ASSIGNMENT.
Copy every line below where the string "none" is found.

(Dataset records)
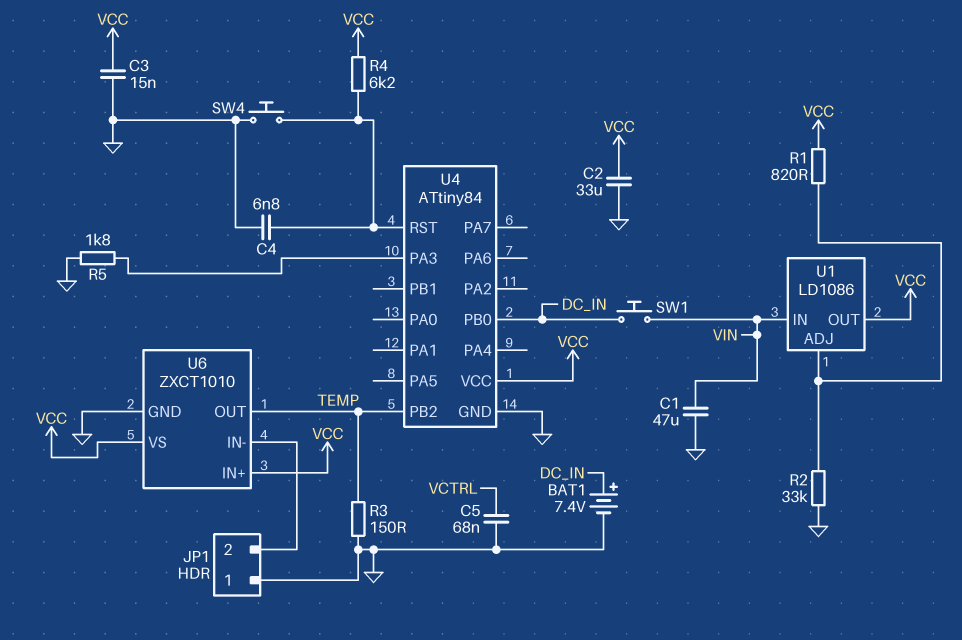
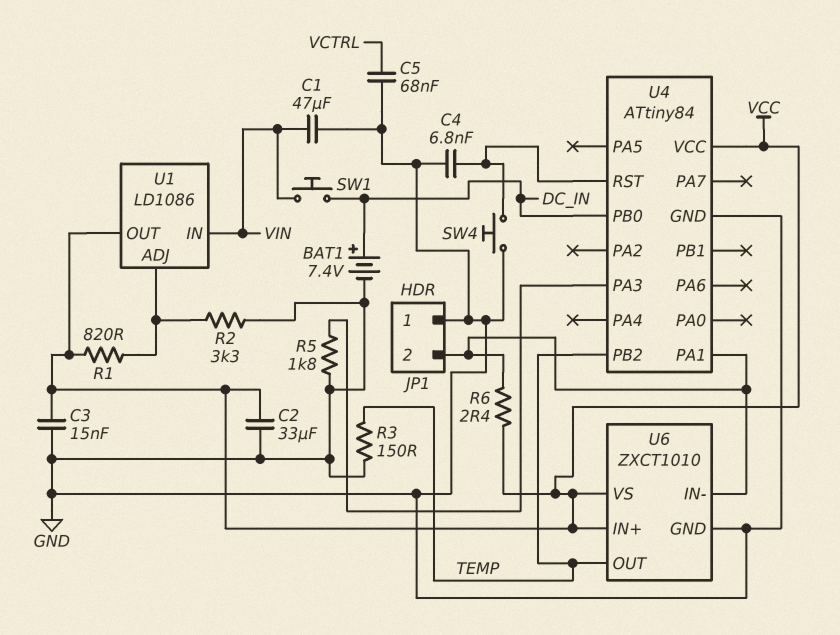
R2: 33k (GND, U1/ADJ) -> 3.3k (GND, U1/ADJ)
R4: 6.2k (U4/RST, VCC) -> none
R6: none -> 2.4 (JP1/2, VCC)
U4 pin PA1: none -> JP1/2

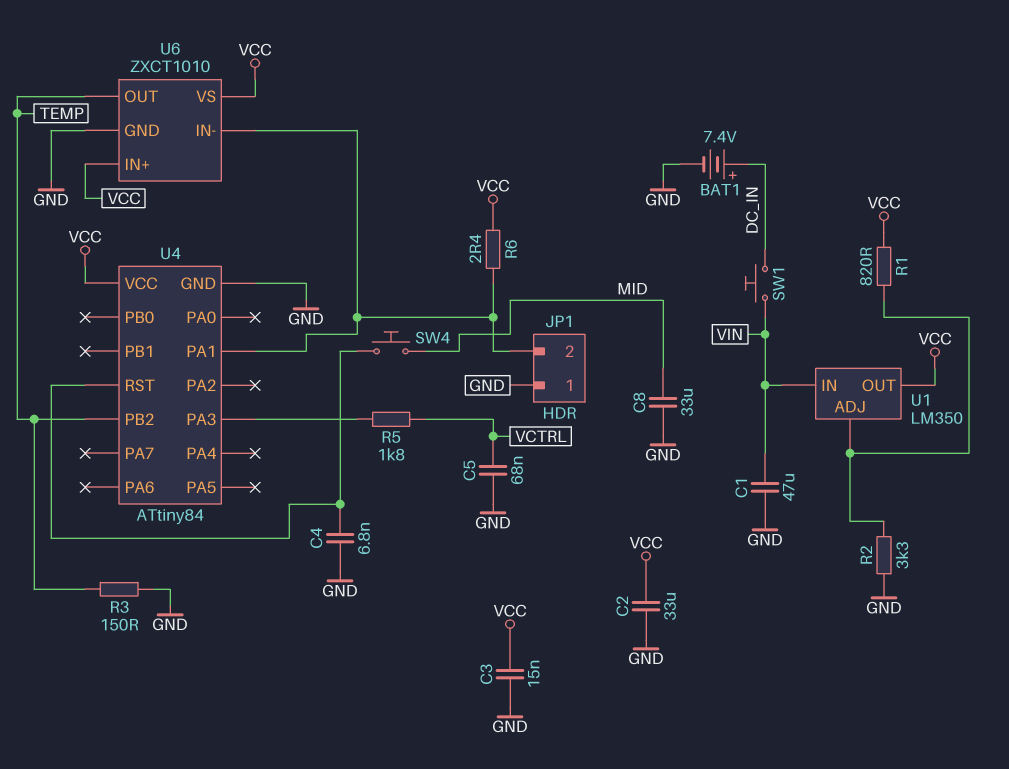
C8: none -> 33uF (GND, MID)
R5: 1.8k (GND, U4/PA3) -> 1.8k (U4/PA3, VCTRL)
SW4: button (GND, U4/RST) -> button (MID, U4/RST)
U1: LD1086 -> LM350
U4 pin PB0: DC_IN -> none

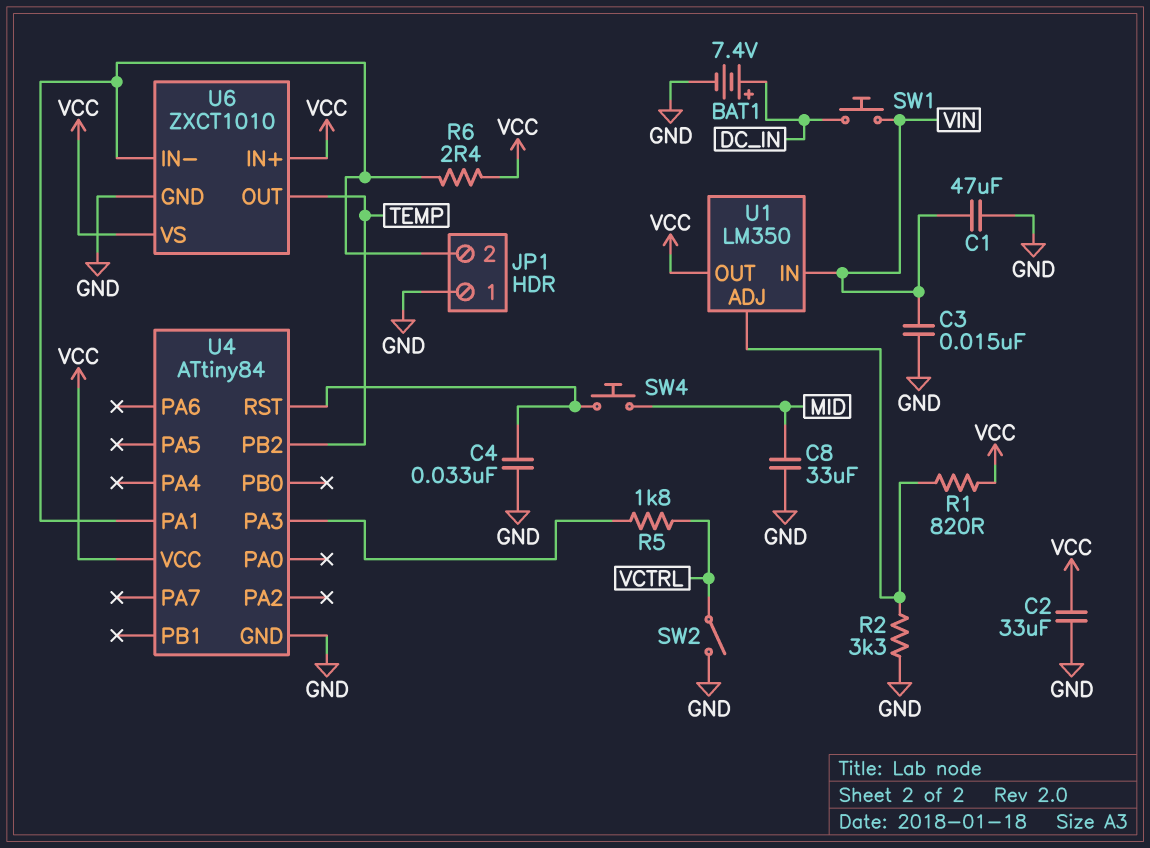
C3: 15nF (GND, VCC) -> 15nF (GND, VIN)
C4: 6.8nF (GND, U4/RST) -> 33nF (GND, U4/RST)
C5: 68nF (GND, VCTRL) -> none
R3: 150 (GND, TEMP) -> none
SW2: none -> switch (GND, VCTRL)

EXPECTED ANSWER.
R4: 6.2k (U4/RST, VCC) -> none
R6: none -> 2.4 (JP1/2, VCC)
U4 pin PA1: none -> JP1/2
C8: none -> 33uF (GND, MID)
U4 pin PB0: DC_IN -> none
C5: 68nF (GND, VCTRL) -> none
R3: 150 (GND, TEMP) -> none
SW2: none -> switch (GND, VCTRL)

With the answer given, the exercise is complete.